Scene difference descriptions:
########
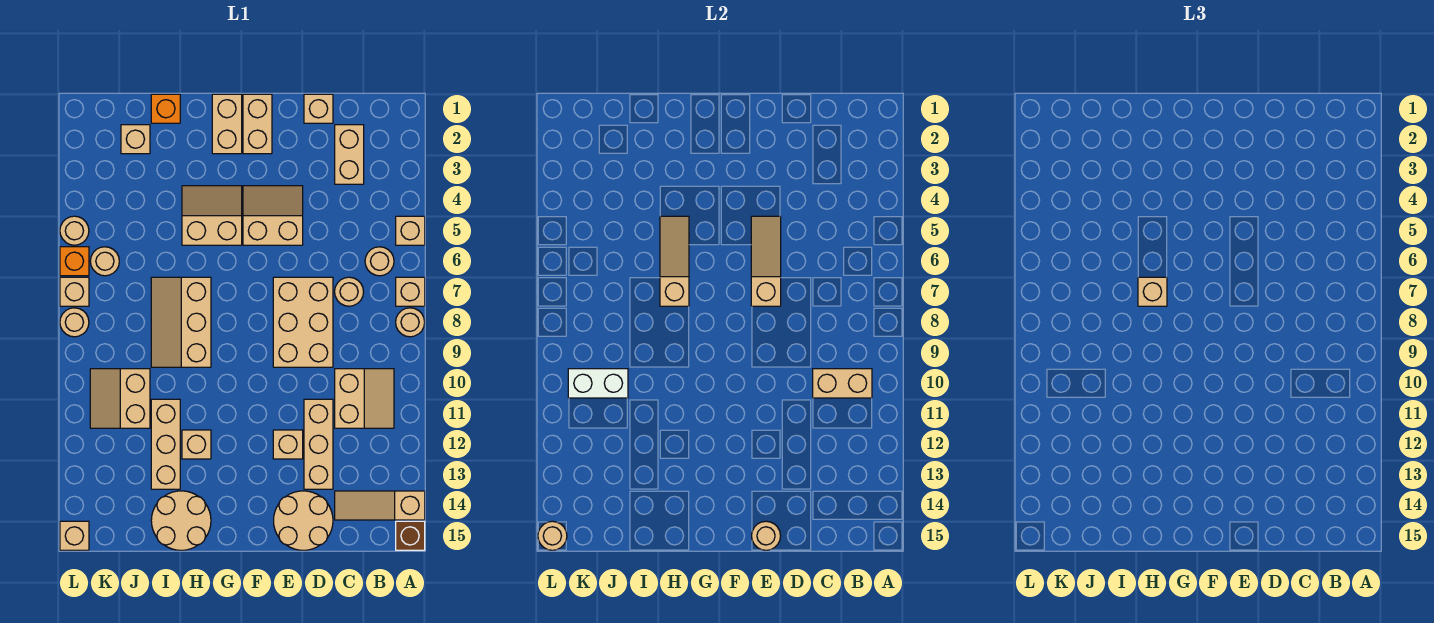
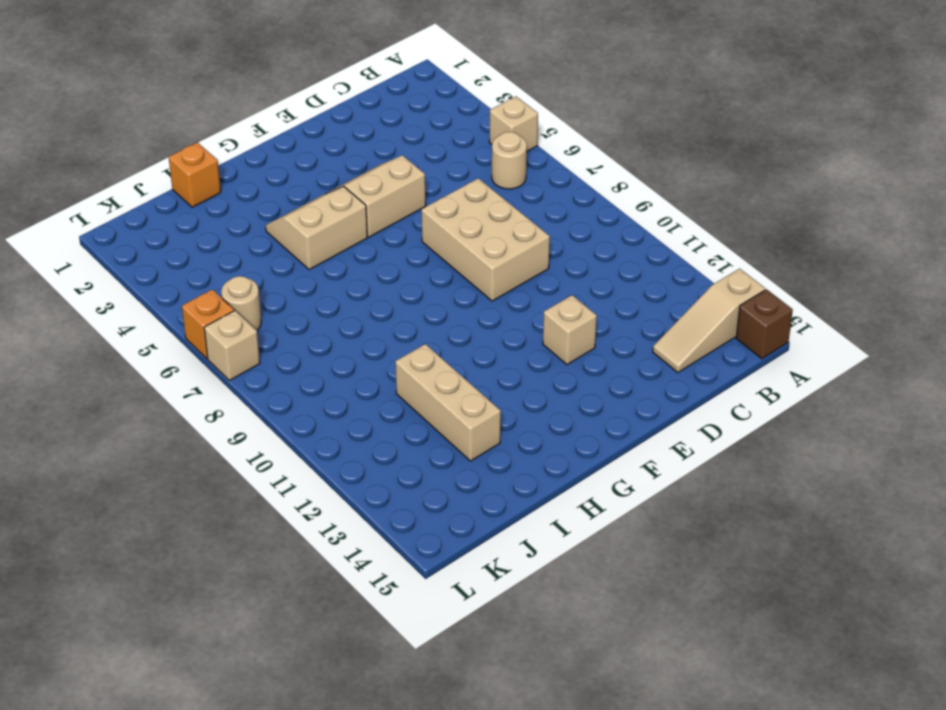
none -> tan brick A7 level 1
none -> tan round brick A8 level 1
none -> tan slope B10:C11 level 1 top C
none -> tan brick C2:C3 level 1

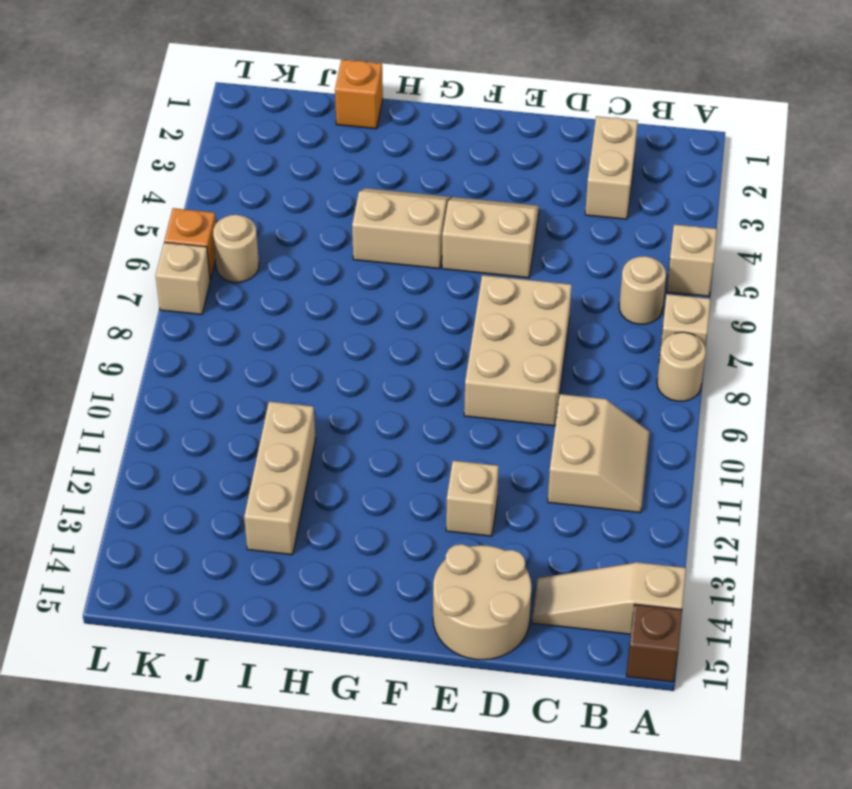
none -> tan round brick C7 level 1
none -> tan brick D1 level 1
none -> tan brick D11:D13 level 1
none -> tan brick F1:F2 level 1

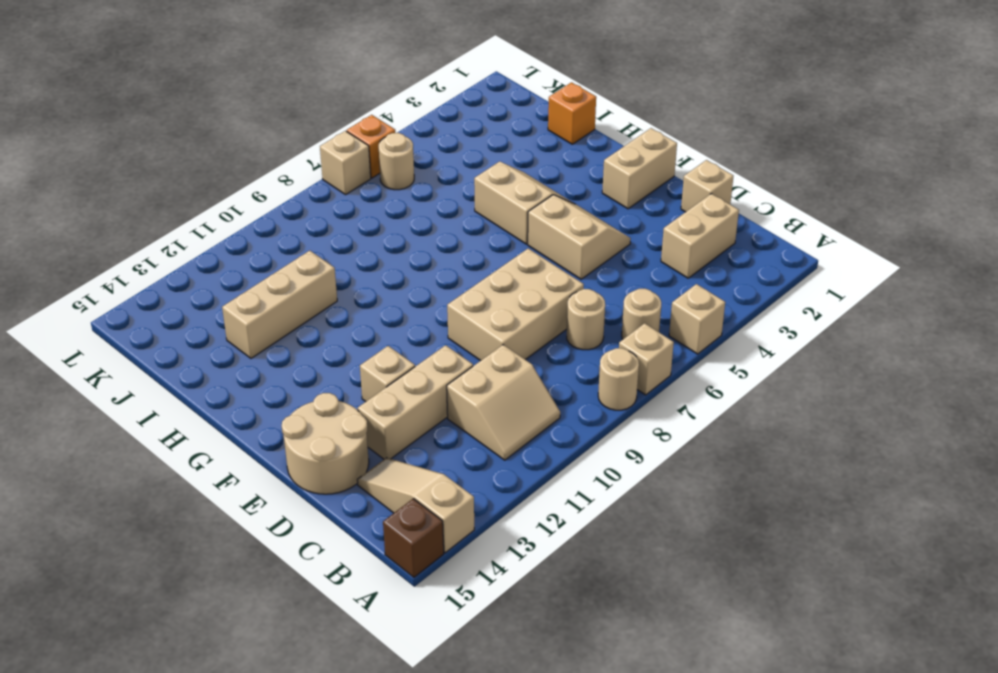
none -> tan brick G1:G2 level 1
none -> tan slope H7:I9 level 1 top H
none -> tan brick H12 level 1
none -> tan round brick H14:I15 level 1

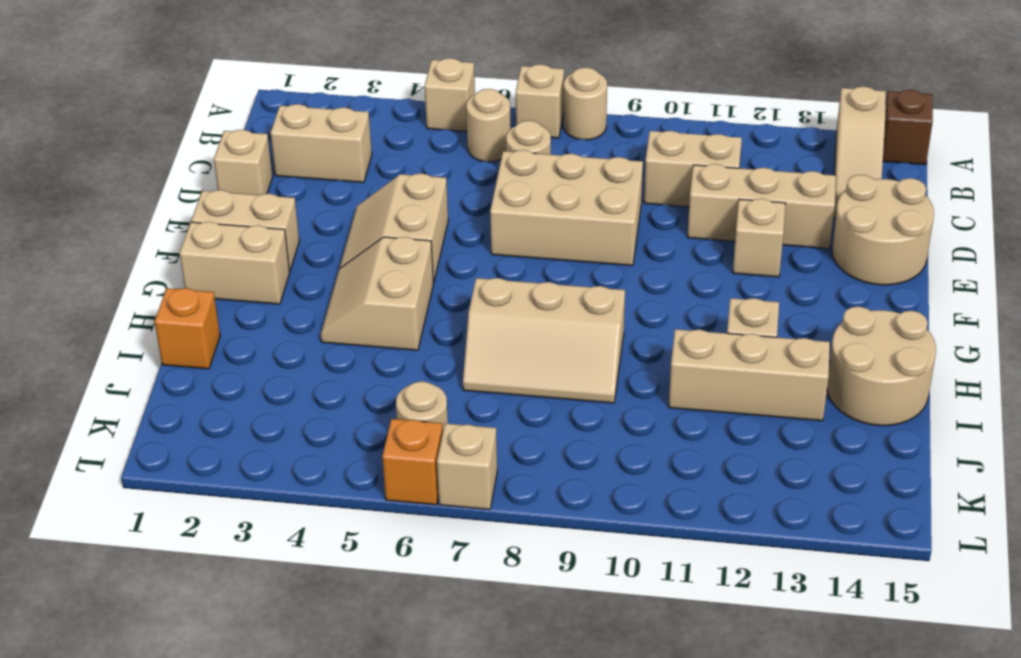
none -> tan brick J2 level 1
none -> tan slope J10:K11 level 1 top J
none -> tan round brick L5 level 1
none -> tan round brick L8 level 1

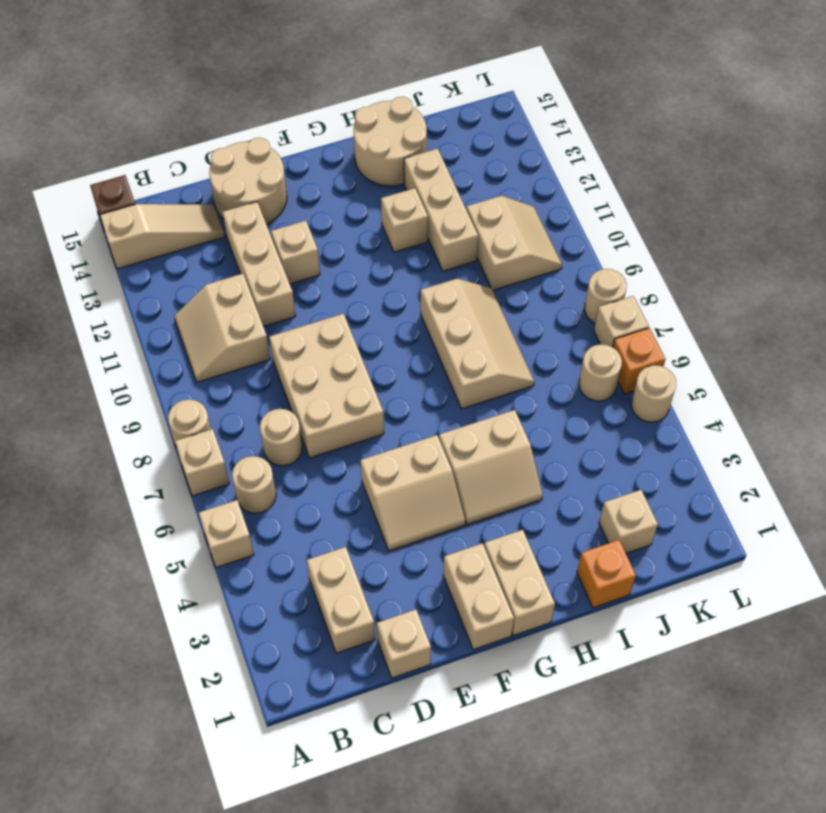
none -> tan brick L15 level 1
none -> tan brick B10:C10 level 2
none -> tan slope E5:E7 level 2 top 7
none -> tan round brick E15 level 2

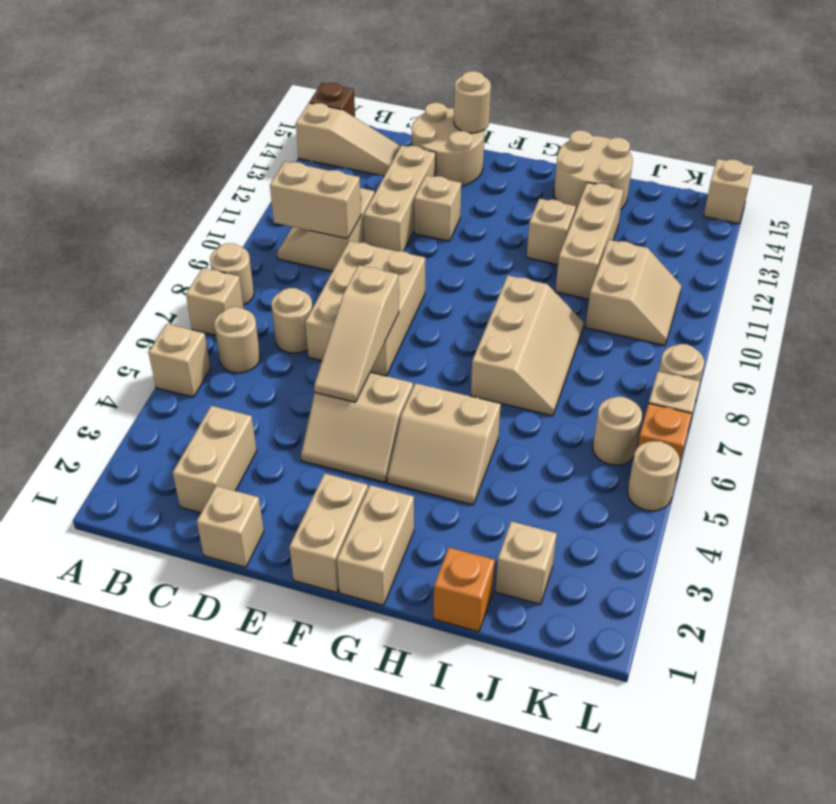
none -> tan slope H5:H7 level 2 top 7
none -> white brick J10:K10 level 2
none -> tan round brick L15 level 2
none -> tan brick H7 level 3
########
= Exercise prompt =
Every line from the top of the records above to the line with "none -> tan brick F1:F2 level 1", inclusive, should be duplicated exactly, minus the pictures.

= Task solution =
none -> tan brick A7 level 1
none -> tan round brick A8 level 1
none -> tan slope B10:C11 level 1 top C
none -> tan brick C2:C3 level 1

none -> tan round brick C7 level 1
none -> tan brick D1 level 1
none -> tan brick D11:D13 level 1
none -> tan brick F1:F2 level 1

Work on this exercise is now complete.